BEGIN Exercise material

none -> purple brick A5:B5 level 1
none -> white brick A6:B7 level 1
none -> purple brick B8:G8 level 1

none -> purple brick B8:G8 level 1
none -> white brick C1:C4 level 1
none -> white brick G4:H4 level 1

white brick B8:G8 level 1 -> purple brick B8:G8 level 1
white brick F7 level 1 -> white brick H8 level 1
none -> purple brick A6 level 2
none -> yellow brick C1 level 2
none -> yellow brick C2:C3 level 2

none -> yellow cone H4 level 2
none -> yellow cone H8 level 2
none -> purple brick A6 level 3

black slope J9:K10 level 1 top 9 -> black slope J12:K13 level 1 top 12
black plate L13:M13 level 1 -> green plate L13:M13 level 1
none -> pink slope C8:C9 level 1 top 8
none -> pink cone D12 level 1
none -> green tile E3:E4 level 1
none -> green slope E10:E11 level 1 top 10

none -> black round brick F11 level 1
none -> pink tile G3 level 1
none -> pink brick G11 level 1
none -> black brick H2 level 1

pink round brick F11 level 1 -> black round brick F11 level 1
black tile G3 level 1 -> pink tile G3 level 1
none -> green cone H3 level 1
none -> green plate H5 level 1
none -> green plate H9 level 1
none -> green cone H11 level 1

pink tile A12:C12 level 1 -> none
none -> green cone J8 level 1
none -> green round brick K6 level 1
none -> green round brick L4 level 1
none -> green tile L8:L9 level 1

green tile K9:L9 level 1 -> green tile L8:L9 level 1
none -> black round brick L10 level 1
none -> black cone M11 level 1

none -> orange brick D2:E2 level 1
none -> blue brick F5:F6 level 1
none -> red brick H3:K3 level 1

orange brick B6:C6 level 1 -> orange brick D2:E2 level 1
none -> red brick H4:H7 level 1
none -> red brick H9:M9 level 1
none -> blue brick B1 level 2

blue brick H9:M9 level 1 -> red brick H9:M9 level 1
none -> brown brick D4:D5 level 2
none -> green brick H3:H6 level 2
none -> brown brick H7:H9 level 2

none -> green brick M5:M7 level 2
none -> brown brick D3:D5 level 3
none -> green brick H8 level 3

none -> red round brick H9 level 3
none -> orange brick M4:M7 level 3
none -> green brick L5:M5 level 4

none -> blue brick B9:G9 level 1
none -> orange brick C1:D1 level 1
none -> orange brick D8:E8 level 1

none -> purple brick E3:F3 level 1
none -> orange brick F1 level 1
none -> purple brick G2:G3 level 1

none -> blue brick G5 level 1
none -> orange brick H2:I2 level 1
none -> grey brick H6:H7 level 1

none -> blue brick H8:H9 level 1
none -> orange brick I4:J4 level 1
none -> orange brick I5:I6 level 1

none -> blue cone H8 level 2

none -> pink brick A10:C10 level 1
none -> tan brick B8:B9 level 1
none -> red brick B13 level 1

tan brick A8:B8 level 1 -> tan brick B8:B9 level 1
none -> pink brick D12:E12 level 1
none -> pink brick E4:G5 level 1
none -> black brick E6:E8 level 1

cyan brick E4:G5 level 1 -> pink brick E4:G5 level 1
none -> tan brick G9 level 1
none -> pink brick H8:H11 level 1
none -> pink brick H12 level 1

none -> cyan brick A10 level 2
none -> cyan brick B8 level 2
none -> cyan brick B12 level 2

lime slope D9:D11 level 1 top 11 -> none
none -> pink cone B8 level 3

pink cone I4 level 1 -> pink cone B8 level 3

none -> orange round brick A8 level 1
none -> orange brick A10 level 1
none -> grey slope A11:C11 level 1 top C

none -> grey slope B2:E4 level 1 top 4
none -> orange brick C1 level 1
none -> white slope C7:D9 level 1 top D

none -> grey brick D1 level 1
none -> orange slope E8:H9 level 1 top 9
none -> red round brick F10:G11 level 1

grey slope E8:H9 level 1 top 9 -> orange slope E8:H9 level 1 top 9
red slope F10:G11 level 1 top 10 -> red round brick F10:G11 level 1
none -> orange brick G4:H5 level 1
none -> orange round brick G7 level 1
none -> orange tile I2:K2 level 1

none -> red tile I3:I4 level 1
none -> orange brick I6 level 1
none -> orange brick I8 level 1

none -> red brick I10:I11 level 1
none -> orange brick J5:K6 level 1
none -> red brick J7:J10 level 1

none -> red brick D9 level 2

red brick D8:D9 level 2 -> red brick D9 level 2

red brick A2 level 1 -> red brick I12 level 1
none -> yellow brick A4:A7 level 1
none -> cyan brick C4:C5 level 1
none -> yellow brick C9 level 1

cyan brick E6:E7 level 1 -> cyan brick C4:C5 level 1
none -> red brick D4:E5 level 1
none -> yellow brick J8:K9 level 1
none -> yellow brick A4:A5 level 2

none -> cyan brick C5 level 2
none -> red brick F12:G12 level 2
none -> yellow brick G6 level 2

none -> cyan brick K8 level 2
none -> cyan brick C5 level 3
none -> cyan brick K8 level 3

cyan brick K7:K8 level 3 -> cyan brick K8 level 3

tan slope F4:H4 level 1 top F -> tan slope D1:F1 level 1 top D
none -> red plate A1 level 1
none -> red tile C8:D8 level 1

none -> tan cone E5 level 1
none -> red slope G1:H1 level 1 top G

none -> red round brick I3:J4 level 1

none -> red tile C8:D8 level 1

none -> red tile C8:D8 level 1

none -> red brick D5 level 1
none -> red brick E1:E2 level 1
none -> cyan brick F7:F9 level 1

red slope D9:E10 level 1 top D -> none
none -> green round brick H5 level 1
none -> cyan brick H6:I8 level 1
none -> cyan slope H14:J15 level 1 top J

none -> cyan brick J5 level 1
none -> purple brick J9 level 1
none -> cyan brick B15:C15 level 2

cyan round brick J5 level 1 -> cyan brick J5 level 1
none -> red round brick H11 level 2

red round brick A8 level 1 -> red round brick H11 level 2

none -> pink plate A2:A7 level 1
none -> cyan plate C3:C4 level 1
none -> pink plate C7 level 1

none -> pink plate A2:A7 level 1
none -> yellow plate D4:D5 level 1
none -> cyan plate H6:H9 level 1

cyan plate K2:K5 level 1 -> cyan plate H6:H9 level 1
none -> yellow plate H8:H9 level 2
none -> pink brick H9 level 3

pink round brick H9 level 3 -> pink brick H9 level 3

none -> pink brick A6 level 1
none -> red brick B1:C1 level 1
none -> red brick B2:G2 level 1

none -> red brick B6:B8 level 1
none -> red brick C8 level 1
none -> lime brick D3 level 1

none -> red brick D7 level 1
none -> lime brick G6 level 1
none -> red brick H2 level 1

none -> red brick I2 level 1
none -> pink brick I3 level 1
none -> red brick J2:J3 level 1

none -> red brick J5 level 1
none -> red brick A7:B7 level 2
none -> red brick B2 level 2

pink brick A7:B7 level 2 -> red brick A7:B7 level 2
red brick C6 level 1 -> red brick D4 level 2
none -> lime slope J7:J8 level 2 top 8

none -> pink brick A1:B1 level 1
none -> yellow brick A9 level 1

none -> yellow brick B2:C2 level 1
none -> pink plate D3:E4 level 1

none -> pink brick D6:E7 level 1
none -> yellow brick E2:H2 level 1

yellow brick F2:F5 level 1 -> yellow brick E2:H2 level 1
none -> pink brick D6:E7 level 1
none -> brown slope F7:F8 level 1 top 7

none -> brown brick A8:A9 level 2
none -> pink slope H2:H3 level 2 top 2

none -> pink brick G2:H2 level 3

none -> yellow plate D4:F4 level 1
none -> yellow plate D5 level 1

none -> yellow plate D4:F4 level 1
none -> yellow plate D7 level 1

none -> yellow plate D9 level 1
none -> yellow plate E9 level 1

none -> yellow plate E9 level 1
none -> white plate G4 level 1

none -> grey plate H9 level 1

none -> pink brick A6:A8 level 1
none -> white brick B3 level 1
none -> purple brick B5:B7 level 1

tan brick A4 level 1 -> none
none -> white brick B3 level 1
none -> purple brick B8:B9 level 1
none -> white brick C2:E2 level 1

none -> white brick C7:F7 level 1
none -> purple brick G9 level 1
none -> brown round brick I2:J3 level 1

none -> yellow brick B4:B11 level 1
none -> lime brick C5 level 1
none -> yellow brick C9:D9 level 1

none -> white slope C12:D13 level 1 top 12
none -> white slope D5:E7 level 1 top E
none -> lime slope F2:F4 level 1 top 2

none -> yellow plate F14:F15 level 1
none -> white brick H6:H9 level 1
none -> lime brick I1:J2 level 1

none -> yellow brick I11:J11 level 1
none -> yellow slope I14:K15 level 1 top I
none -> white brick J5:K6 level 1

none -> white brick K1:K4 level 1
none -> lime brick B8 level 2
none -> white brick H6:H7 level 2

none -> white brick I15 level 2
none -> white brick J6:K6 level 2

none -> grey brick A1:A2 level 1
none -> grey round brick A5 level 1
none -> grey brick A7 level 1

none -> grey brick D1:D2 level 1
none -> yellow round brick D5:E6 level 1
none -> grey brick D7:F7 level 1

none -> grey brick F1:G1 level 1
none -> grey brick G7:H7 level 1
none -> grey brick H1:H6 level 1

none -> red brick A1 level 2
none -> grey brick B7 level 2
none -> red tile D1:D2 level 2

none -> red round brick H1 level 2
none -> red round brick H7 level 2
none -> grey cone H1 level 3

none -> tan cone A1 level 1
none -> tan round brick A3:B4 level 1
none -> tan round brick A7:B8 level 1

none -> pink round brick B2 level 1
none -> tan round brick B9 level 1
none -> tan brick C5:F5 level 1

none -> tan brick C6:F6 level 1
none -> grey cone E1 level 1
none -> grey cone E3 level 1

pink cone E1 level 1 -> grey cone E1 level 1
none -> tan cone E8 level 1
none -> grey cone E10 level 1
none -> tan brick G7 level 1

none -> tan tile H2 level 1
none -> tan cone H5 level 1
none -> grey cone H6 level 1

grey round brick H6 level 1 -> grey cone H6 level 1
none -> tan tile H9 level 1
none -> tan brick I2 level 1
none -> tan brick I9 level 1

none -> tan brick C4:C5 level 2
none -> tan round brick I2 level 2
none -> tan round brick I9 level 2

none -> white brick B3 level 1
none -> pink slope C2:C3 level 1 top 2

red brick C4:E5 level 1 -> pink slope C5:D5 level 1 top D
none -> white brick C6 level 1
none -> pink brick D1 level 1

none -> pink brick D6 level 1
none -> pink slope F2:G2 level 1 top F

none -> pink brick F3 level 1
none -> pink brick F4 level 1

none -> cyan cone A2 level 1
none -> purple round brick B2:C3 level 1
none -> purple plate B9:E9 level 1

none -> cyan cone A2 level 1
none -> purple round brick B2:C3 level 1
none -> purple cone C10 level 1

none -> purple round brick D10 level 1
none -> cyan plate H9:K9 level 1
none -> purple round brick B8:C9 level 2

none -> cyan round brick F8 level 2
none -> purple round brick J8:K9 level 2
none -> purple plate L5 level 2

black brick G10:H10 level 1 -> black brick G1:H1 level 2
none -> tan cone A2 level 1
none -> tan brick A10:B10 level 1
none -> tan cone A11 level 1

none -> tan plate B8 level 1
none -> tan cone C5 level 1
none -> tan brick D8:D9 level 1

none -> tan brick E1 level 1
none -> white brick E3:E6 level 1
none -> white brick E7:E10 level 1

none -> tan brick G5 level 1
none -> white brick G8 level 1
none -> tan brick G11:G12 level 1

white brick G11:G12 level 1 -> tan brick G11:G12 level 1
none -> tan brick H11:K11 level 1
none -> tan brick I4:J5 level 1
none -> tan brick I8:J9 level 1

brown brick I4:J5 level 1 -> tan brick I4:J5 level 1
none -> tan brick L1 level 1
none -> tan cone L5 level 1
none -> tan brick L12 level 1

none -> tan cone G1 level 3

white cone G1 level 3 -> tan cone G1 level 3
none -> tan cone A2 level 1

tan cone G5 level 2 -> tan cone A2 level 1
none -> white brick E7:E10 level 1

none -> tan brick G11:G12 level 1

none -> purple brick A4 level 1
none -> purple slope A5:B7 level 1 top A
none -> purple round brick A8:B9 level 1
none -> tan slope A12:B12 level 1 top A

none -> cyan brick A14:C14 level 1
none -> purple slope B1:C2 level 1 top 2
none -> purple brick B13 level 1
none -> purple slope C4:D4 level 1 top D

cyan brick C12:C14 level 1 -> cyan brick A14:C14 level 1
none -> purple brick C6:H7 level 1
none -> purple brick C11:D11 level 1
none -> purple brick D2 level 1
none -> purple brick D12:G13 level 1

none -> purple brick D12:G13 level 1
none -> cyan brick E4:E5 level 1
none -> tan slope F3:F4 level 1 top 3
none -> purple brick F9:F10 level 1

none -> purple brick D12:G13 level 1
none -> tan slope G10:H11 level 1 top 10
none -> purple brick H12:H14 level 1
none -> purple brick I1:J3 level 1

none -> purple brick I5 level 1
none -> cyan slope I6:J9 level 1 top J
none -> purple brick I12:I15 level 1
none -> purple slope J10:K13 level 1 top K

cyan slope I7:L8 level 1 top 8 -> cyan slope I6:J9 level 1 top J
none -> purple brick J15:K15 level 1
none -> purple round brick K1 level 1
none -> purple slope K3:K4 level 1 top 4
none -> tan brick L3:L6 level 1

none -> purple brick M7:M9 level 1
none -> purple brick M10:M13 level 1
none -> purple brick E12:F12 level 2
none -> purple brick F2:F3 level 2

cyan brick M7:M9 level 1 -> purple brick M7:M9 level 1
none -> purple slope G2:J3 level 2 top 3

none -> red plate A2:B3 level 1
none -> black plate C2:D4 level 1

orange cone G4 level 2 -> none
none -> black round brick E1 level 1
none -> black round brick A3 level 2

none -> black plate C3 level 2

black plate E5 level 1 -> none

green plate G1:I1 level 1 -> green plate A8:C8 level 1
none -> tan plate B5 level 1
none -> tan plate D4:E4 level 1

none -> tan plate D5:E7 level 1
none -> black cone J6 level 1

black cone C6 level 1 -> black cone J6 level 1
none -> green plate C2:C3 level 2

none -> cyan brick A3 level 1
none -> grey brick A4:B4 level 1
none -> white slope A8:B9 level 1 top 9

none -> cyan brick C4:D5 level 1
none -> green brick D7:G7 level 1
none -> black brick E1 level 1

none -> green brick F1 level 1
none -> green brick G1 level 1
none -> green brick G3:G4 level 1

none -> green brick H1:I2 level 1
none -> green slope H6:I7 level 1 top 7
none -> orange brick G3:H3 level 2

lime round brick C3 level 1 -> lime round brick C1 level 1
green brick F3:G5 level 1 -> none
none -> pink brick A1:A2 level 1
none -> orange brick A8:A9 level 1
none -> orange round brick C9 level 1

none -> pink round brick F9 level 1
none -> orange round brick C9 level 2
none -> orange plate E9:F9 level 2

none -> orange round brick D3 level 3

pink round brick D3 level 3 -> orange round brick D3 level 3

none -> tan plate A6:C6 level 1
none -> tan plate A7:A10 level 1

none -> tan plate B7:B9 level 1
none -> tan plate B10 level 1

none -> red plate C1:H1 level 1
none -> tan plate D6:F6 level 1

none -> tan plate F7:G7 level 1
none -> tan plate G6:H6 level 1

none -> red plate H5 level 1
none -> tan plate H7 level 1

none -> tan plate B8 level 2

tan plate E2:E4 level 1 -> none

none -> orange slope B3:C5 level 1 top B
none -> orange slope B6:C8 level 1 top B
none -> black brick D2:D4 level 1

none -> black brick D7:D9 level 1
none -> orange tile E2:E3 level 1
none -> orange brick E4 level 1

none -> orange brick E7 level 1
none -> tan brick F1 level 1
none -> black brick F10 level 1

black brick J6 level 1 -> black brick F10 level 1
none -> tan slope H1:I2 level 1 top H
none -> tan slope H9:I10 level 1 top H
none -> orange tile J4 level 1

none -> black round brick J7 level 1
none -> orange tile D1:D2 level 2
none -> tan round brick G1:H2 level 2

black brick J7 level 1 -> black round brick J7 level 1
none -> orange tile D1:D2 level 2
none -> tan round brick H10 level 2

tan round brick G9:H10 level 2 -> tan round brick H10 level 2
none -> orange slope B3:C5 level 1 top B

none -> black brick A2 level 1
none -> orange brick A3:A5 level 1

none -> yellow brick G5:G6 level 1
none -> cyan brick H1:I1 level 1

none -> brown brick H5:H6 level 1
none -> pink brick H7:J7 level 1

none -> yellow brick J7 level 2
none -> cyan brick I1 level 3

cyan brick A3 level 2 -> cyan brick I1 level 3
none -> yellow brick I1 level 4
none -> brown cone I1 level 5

END Exercise material

Work request
From the entries, copy out each line containing the word "brown".

Response
none -> brown brick D4:D5 level 2
none -> brown brick H7:H9 level 2
none -> brown brick D3:D5 level 3
none -> brown slope F7:F8 level 1 top 7
none -> brown brick A8:A9 level 2
none -> brown round brick I2:J3 level 1
brown brick I4:J5 level 1 -> tan brick I4:J5 level 1
none -> brown brick H5:H6 level 1
none -> brown cone I1 level 5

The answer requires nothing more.